Using the data below, reproduce exactly the lines from the line with "R10: 47k (N3, U1/in-) -> 47k (N4, U1/in-)" to the line with "R7: none -> 1k (N1, N3)", both included; pictures must be dropped.

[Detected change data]
* * *
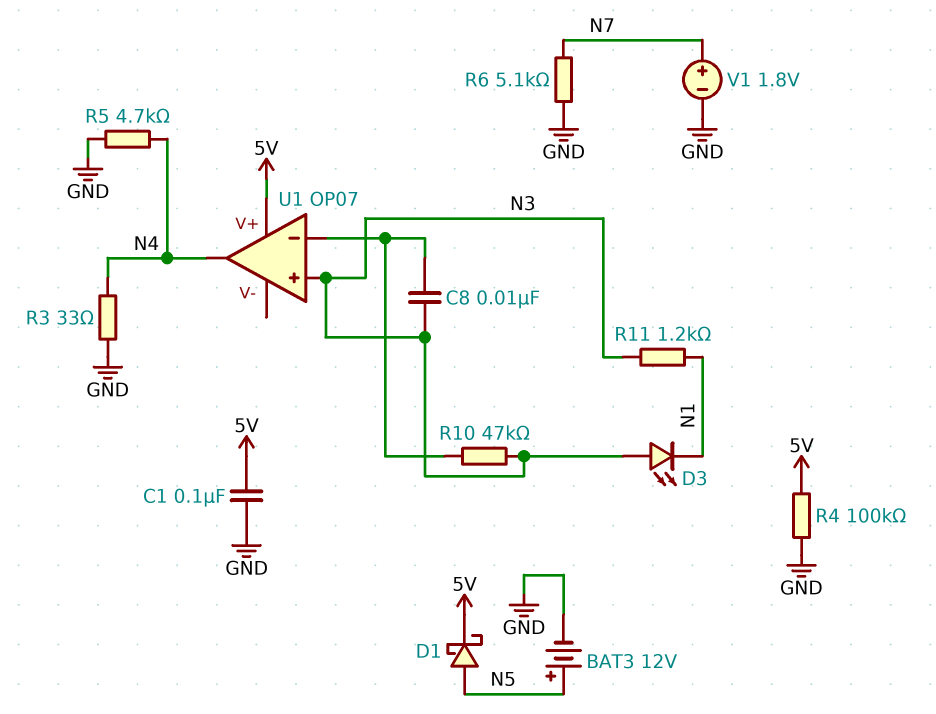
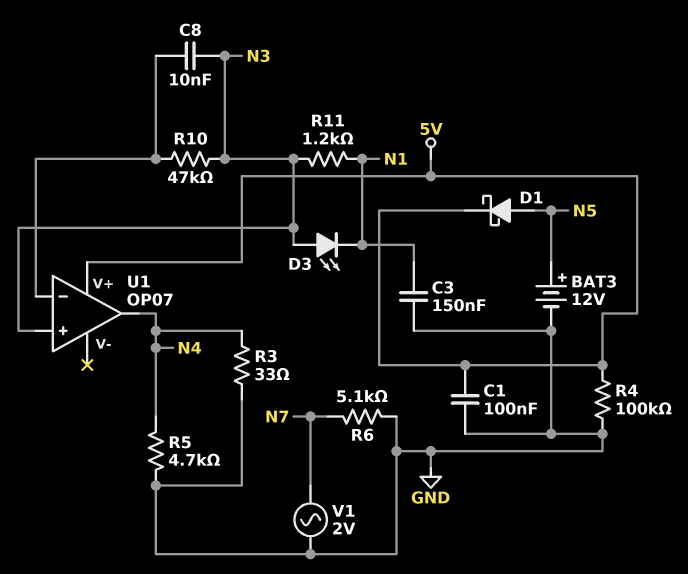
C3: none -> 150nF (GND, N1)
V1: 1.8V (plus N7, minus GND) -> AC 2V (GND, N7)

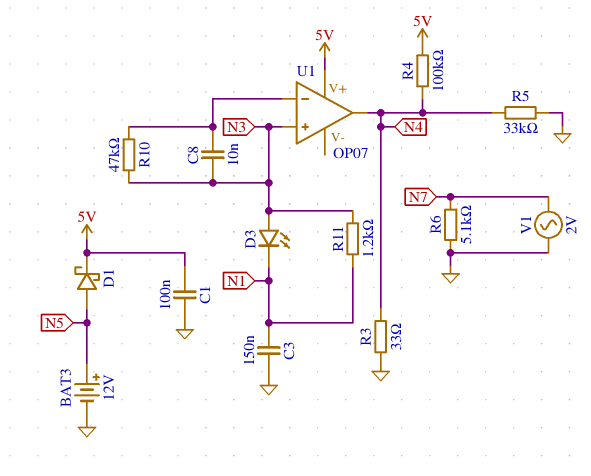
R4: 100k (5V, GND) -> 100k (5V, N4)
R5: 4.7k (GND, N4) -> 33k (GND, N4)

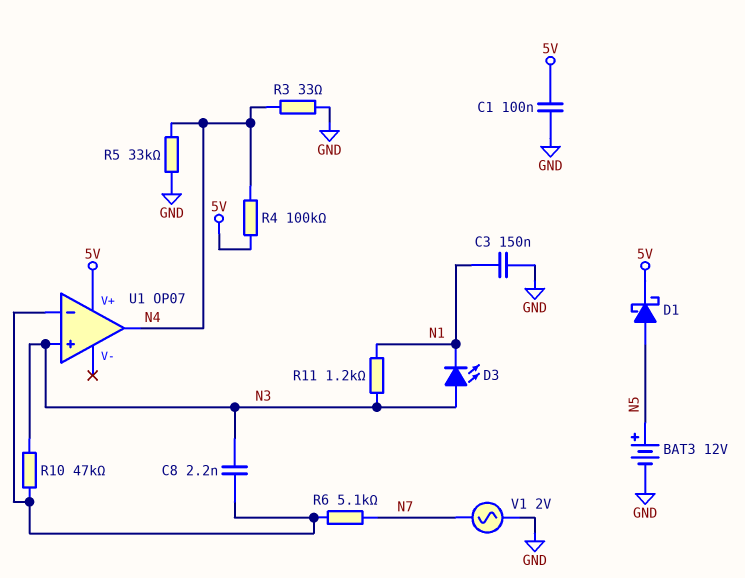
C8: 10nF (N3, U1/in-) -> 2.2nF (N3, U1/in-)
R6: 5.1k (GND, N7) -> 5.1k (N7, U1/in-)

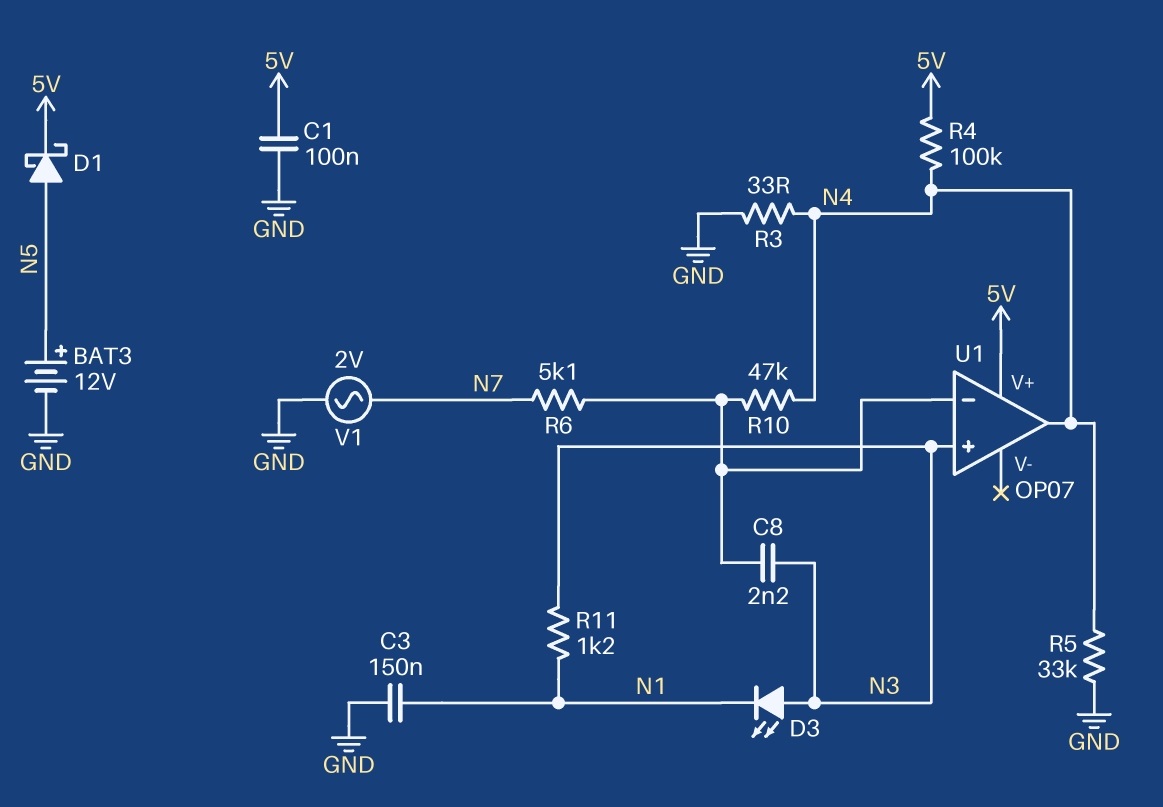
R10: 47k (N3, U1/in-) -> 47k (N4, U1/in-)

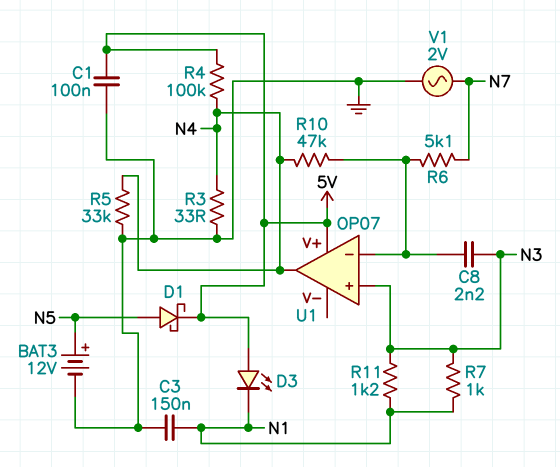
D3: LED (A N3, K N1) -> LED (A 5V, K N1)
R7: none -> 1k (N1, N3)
* * *
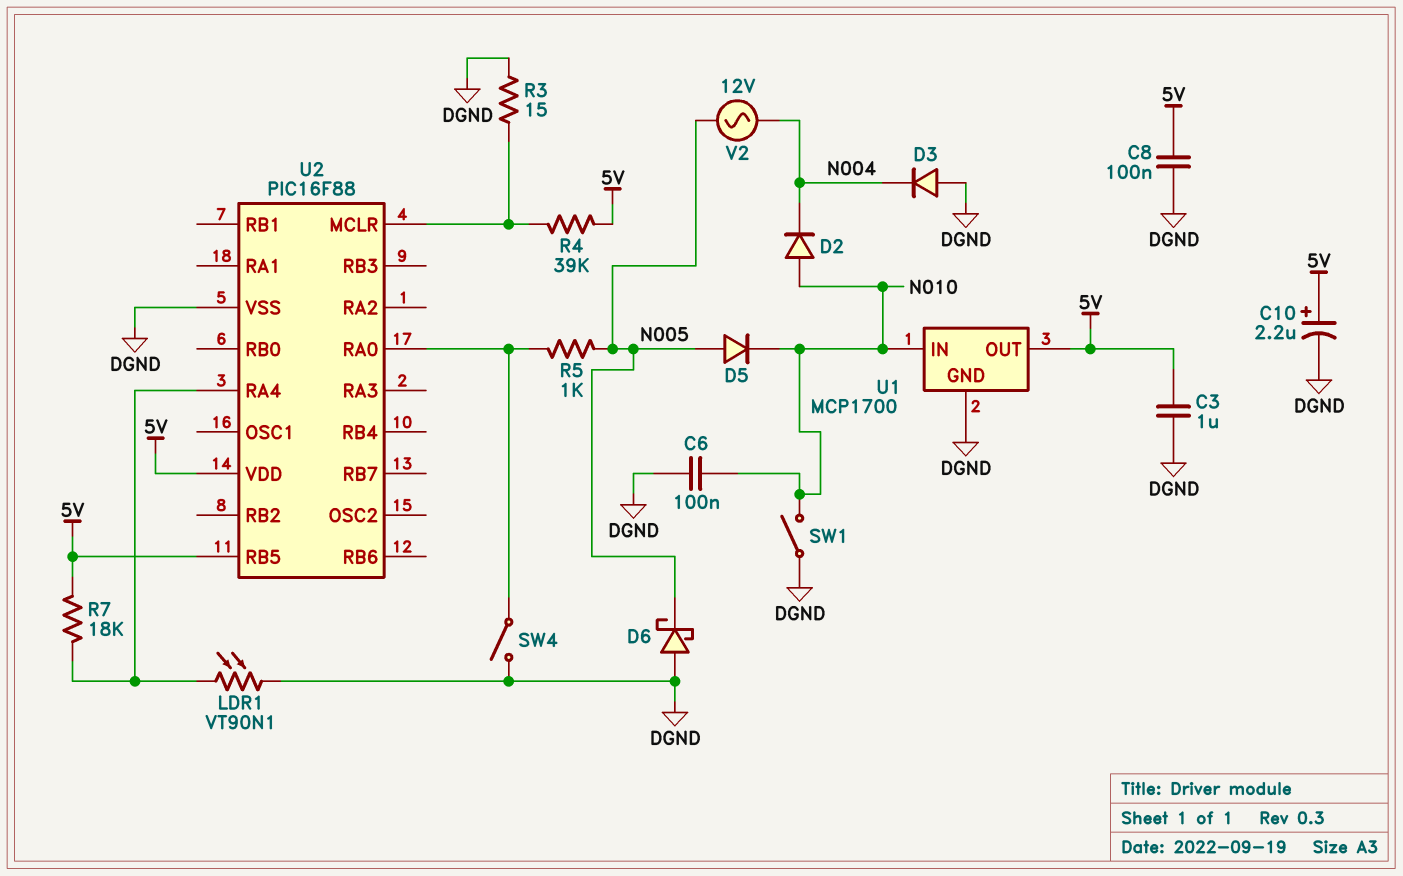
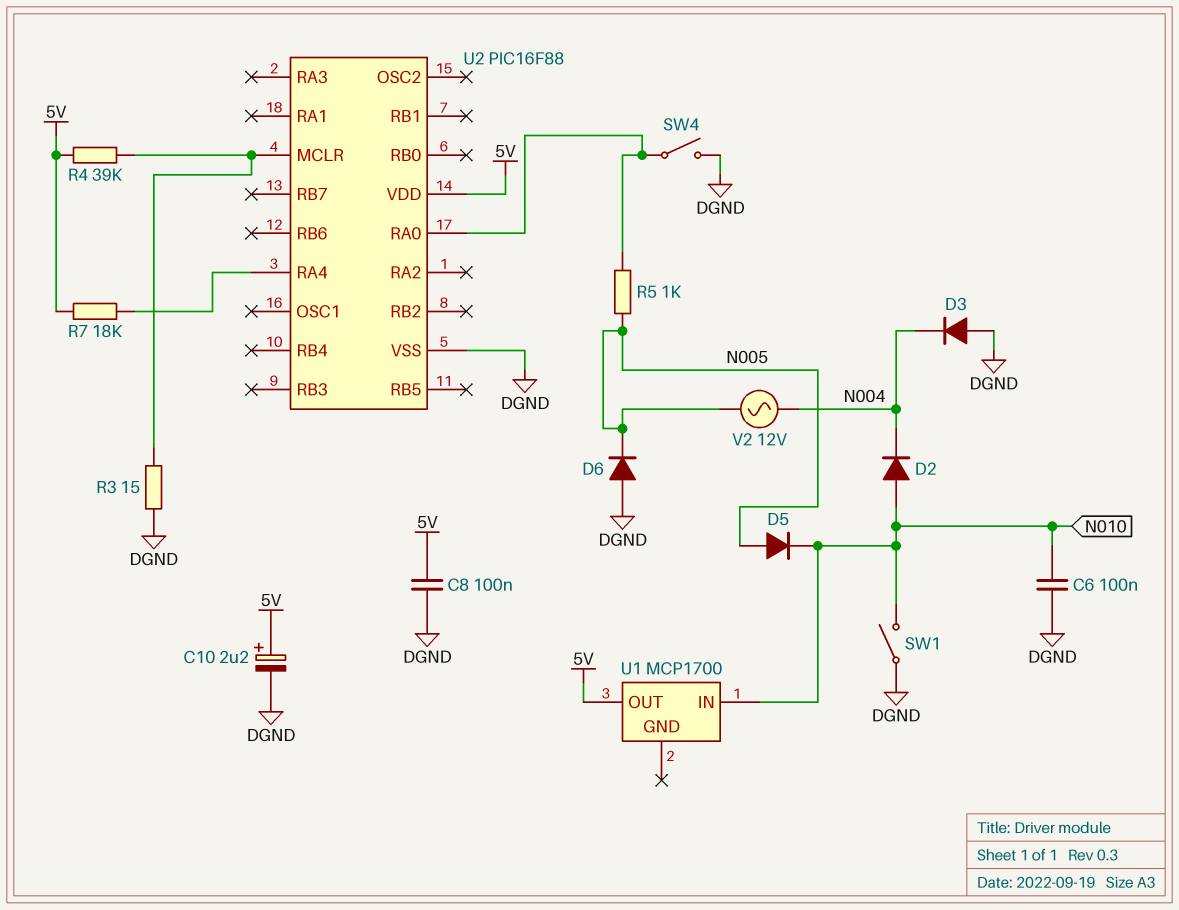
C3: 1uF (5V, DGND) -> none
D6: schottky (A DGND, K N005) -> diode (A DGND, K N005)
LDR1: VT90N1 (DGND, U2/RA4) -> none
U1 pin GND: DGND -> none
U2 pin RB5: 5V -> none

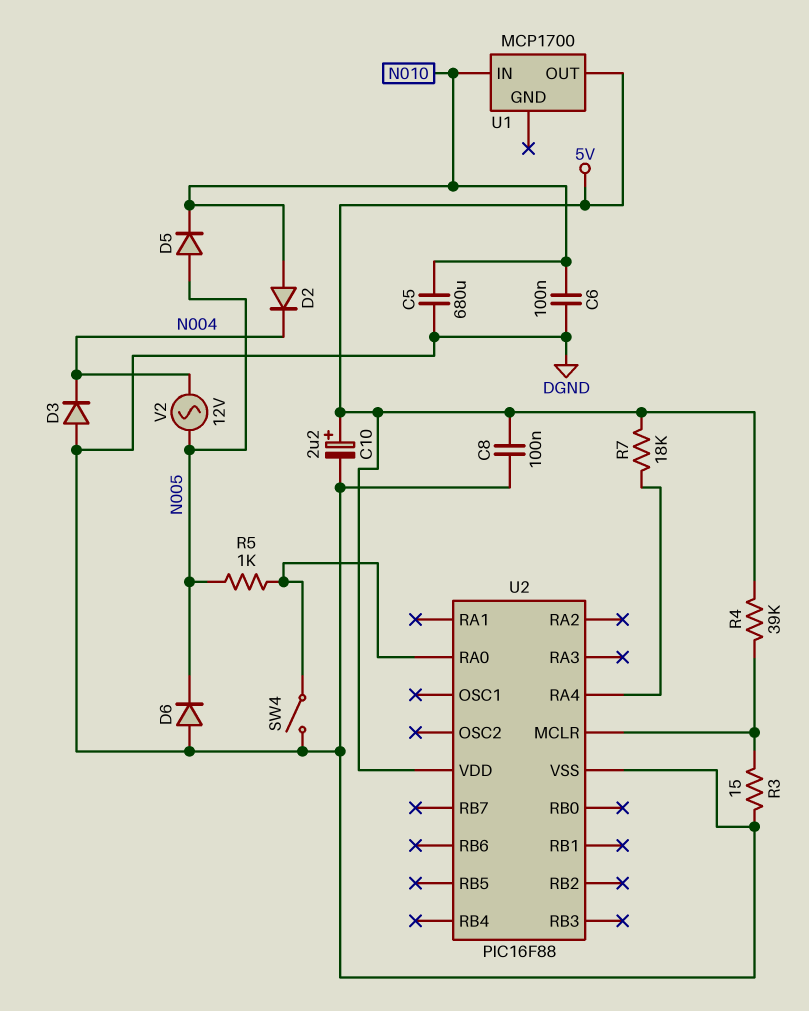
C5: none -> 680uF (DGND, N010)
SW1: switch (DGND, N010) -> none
* * *
◆ **Reply**:
R10: 47k (N3, U1/in-) -> 47k (N4, U1/in-)

D3: LED (A N3, K N1) -> LED (A 5V, K N1)
R7: none -> 1k (N1, N3)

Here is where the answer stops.